→ **Work request**
Everything in the listing below from the line containing "U10 pin SW: LX -> SENSE" through the line containing "U1 pin PA1: IND -> EN" must be repeated exactly; the remaining lines are not wanted.

========

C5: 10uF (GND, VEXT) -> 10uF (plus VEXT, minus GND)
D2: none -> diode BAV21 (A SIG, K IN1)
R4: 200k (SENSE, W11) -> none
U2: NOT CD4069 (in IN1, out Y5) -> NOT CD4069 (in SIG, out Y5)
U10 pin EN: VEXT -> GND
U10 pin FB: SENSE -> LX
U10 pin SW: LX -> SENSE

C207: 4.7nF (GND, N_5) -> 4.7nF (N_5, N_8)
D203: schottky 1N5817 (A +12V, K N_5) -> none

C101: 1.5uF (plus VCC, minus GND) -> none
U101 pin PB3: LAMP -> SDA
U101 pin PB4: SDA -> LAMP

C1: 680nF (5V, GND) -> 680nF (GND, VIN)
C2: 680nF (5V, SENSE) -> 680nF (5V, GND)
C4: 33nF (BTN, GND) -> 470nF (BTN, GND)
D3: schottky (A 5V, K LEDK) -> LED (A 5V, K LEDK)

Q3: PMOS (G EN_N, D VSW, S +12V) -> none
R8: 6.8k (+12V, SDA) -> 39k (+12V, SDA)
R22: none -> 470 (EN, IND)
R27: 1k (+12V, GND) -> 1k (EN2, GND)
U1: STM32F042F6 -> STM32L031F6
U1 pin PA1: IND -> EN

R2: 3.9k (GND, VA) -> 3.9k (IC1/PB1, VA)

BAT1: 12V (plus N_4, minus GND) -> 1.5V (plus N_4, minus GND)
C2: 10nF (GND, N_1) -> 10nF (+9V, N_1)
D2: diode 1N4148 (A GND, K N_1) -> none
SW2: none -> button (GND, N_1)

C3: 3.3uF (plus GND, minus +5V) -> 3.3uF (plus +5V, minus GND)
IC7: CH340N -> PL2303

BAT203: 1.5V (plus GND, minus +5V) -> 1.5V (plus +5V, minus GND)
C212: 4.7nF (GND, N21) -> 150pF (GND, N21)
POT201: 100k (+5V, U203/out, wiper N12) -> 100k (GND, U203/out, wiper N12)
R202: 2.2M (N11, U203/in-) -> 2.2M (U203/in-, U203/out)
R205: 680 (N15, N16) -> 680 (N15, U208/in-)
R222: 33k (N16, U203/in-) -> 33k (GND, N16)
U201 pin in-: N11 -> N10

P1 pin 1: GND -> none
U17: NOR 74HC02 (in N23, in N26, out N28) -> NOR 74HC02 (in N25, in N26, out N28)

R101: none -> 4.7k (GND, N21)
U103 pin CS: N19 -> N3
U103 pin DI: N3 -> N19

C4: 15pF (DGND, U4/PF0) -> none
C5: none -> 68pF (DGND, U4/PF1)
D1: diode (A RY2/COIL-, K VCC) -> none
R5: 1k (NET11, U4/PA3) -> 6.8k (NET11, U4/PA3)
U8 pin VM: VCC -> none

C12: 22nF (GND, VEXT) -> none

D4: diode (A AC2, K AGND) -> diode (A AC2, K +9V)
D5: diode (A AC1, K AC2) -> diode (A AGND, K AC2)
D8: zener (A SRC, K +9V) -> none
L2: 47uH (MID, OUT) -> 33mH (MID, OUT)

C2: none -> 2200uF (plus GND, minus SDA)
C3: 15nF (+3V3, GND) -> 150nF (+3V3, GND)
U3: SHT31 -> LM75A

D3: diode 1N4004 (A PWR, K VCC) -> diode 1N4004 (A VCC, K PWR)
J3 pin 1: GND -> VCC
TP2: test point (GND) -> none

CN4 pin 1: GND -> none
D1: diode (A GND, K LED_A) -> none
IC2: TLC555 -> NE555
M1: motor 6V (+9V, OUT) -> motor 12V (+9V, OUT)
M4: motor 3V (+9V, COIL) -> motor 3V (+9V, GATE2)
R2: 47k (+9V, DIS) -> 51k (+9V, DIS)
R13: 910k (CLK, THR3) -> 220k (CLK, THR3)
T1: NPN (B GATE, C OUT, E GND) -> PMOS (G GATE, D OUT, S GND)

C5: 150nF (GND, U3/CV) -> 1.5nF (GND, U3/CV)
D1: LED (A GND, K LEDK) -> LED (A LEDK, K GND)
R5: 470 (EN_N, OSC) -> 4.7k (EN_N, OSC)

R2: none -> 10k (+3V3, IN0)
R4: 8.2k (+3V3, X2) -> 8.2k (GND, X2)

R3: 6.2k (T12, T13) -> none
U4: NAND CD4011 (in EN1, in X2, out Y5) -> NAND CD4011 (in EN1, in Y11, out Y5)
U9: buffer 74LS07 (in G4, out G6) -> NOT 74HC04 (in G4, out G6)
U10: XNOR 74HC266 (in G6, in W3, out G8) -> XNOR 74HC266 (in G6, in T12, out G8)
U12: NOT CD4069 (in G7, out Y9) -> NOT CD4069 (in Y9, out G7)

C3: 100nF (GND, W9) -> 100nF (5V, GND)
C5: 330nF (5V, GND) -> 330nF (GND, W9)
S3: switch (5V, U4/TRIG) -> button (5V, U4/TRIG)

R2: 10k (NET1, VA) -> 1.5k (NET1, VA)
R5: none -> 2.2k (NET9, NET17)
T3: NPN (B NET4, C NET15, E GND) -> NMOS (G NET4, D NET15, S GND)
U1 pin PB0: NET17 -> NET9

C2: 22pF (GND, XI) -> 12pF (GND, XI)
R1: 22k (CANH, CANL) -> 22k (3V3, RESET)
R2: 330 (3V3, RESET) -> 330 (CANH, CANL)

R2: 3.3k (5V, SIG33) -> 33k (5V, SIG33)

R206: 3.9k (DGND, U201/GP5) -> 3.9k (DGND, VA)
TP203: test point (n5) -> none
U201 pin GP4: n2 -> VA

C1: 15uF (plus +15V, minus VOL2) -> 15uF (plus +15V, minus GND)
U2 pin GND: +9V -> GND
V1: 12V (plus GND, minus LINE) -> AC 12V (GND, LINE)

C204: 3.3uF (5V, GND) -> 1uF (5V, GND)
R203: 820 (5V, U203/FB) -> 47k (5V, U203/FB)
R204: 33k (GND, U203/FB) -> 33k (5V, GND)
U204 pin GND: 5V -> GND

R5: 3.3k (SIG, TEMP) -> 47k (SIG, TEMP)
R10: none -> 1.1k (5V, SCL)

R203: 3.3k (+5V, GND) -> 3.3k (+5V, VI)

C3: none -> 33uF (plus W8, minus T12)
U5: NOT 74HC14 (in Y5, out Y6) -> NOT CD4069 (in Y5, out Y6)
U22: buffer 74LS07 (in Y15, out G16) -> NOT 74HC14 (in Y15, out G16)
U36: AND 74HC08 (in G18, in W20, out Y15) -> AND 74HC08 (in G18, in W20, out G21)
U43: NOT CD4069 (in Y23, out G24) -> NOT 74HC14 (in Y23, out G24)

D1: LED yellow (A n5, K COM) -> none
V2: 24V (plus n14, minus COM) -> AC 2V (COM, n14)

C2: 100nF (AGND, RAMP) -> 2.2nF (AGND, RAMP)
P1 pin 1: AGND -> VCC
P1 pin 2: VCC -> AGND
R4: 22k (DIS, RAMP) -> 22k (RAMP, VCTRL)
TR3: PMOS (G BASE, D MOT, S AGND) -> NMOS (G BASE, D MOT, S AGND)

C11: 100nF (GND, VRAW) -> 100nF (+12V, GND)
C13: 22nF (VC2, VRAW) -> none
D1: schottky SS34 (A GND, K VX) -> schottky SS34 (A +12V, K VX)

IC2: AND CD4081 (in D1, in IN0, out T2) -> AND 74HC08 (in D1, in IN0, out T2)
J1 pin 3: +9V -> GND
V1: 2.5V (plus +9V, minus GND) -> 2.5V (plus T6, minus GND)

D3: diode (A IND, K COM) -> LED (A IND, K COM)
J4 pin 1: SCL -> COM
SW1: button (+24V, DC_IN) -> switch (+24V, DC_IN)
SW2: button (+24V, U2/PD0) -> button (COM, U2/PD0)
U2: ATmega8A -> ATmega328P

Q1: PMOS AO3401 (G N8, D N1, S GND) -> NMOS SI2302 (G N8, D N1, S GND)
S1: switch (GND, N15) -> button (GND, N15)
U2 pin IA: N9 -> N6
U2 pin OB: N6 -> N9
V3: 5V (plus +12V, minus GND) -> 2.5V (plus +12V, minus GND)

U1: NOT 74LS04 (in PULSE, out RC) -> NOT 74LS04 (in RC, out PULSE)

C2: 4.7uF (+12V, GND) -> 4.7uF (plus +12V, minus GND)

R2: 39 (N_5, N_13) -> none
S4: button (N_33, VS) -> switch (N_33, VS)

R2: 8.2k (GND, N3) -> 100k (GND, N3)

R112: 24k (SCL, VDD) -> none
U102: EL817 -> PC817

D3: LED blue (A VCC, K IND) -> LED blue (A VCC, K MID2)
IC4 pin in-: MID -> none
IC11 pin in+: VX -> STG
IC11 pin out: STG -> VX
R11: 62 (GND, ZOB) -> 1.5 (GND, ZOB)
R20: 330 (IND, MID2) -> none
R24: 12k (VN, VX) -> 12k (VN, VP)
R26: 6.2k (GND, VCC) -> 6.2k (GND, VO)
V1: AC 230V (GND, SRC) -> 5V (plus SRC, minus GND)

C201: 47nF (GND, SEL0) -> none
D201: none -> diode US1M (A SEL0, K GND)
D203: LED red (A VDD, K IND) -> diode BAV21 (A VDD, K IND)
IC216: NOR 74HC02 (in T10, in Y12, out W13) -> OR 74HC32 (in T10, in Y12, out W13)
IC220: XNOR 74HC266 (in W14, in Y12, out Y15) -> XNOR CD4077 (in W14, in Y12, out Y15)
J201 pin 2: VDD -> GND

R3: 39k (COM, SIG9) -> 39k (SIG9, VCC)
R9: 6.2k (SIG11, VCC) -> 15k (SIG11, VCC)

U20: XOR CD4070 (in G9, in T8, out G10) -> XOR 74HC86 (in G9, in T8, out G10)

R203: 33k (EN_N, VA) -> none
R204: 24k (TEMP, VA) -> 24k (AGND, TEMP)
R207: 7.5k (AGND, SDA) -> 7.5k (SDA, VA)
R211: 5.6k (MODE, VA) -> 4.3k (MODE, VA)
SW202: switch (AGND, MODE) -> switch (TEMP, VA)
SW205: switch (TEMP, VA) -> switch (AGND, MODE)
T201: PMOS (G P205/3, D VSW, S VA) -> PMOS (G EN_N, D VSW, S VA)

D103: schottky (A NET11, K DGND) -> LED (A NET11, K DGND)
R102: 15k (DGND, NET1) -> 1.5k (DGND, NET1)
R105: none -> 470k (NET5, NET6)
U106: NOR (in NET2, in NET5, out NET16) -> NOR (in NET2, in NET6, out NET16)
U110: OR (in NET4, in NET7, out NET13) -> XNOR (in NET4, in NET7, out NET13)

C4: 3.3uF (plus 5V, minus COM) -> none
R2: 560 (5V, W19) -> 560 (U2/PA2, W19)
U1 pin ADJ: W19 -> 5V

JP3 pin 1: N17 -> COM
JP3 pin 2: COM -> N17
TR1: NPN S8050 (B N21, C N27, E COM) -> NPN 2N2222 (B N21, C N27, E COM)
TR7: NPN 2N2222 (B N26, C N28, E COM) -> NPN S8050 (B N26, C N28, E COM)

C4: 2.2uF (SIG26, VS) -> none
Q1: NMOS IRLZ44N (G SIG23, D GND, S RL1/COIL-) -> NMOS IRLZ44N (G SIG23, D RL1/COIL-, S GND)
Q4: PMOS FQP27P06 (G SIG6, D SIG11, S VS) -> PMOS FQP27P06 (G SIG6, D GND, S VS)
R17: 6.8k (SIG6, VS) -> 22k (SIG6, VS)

========

→ **Your response**
U10 pin SW: LX -> SENSE

C207: 4.7nF (GND, N_5) -> 4.7nF (N_5, N_8)
D203: schottky 1N5817 (A +12V, K N_5) -> none

C101: 1.5uF (plus VCC, minus GND) -> none
U101 pin PB3: LAMP -> SDA
U101 pin PB4: SDA -> LAMP

C1: 680nF (5V, GND) -> 680nF (GND, VIN)
C2: 680nF (5V, SENSE) -> 680nF (5V, GND)
C4: 33nF (BTN, GND) -> 470nF (BTN, GND)
D3: schottky (A 5V, K LEDK) -> LED (A 5V, K LEDK)

Q3: PMOS (G EN_N, D VSW, S +12V) -> none
R8: 6.8k (+12V, SDA) -> 39k (+12V, SDA)
R22: none -> 470 (EN, IND)
R27: 1k (+12V, GND) -> 1k (EN2, GND)
U1: STM32F042F6 -> STM32L031F6
U1 pin PA1: IND -> EN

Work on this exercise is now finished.